◆ **To do**: Would you transcribe each entry precisely as it stands, setting aside any images?

◆ **Data provided**:
-------------------------
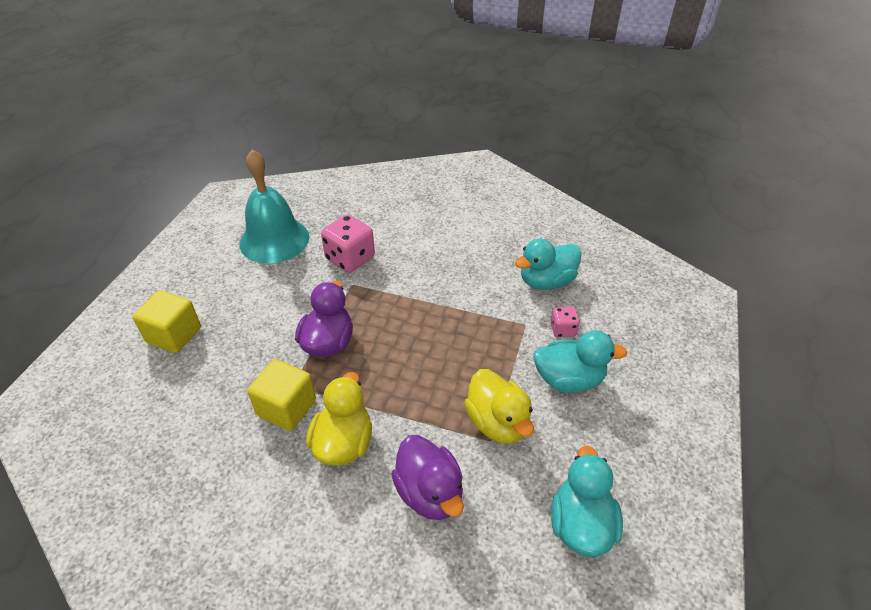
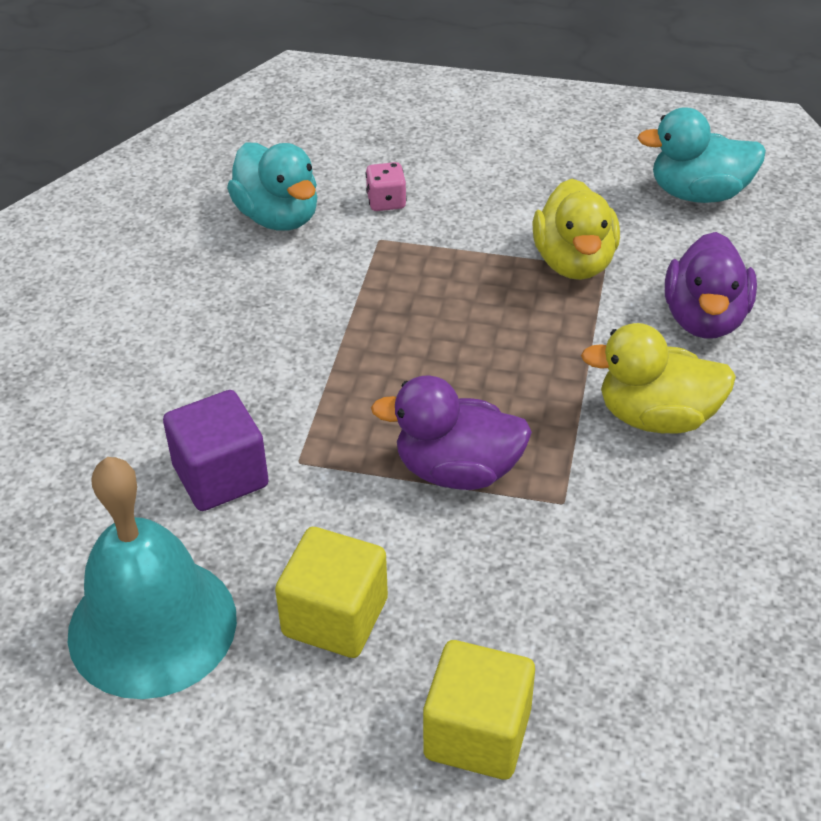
camera: 95 degrees left, 0 degrees up
yellow cube [247,359,316,431] -> yellow cube moved to [275,527,388,658]
pink dice [321,215,375,273] -> purple cube [163,390,269,511]
purple duck [391,435,464,520] -> purple duck turned 135 degrees clockwise [665,232,757,339]
yellow duck [464,369,534,444] -> yellow duck turned 120 degrees clockwise [532,179,620,280]
turquoise duck [533,330,627,393] -> none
-------------------------
◆ **Solution**:
camera: 95 degrees left, 0 degrees up
yellow cube [247,359,316,431] -> yellow cube moved to [275,527,388,658]
pink dice [321,215,375,273] -> purple cube [163,390,269,511]
purple duck [391,435,464,520] -> purple duck turned 135 degrees clockwise [665,232,757,339]
yellow duck [464,369,534,444] -> yellow duck turned 120 degrees clockwise [532,179,620,280]
turquoise duck [533,330,627,393] -> none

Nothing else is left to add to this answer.